Work to complete
In your copy, include every entry exactly as written but no pictures.

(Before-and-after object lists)
..............................

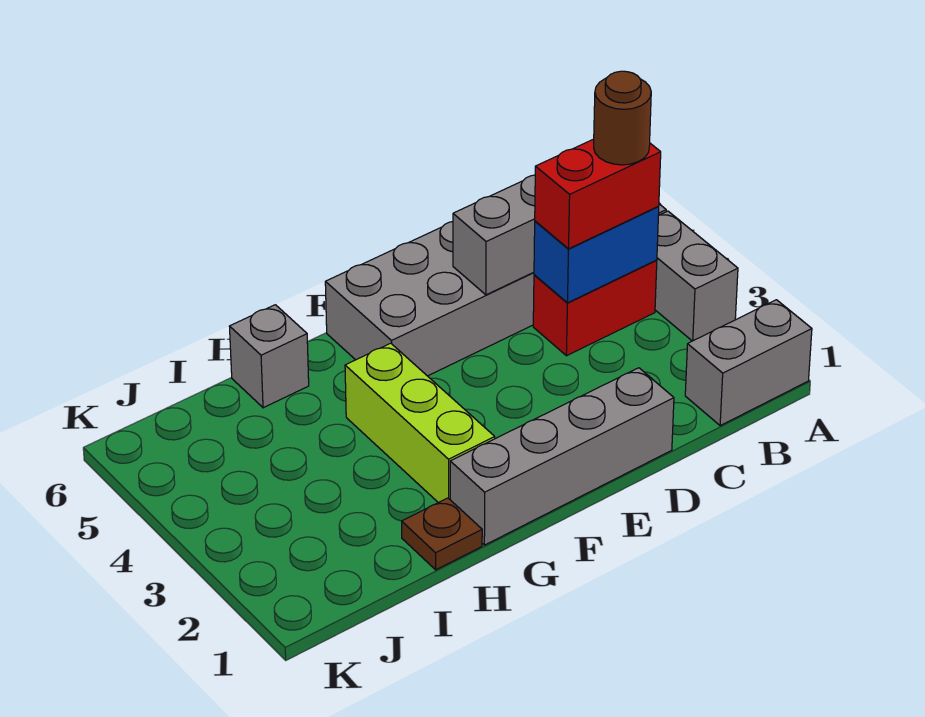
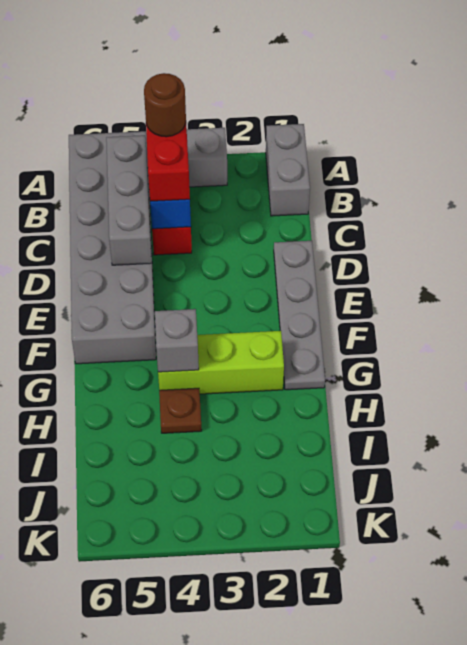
grey brick D1:G1 level 1 -> grey plate D1:G1 level 1
brown plate H1 level 1 -> brown plate H4 level 1
grey brick H6 level 1 -> grey brick G4 level 2

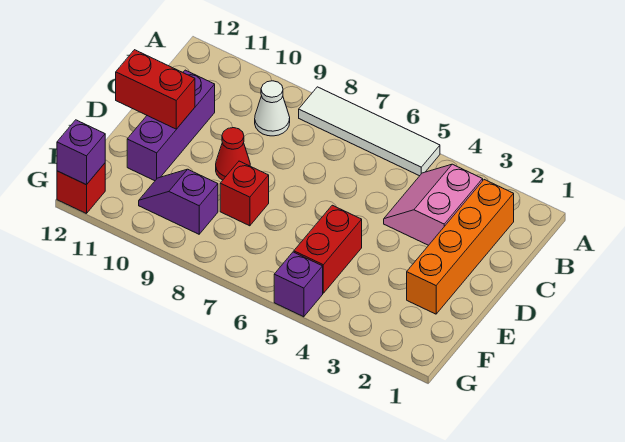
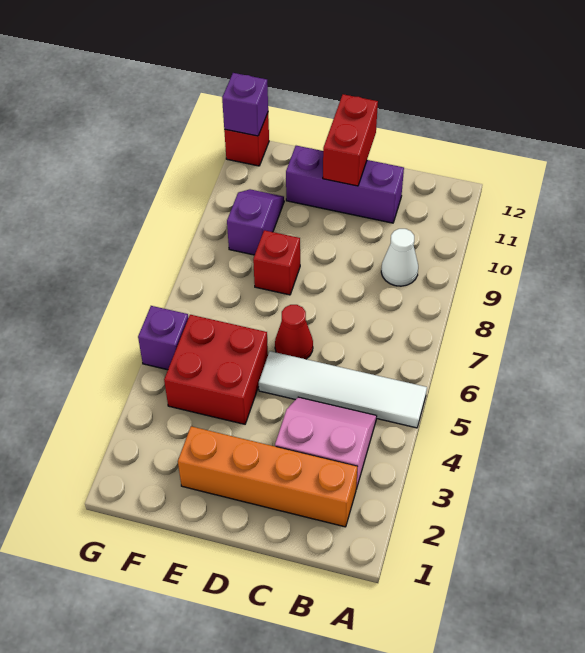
white tile A5:A8 level 1 -> white tile A5:D5 level 1
red cone D9 level 1 -> red cone D6 level 1
red brick E5:F5 level 1 -> red brick E4:F5 level 1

..............................

Completed exercise
grey brick D1:G1 level 1 -> grey plate D1:G1 level 1
brown plate H1 level 1 -> brown plate H4 level 1
grey brick H6 level 1 -> grey brick G4 level 2

white tile A5:A8 level 1 -> white tile A5:D5 level 1
red cone D9 level 1 -> red cone D6 level 1
red brick E5:F5 level 1 -> red brick E4:F5 level 1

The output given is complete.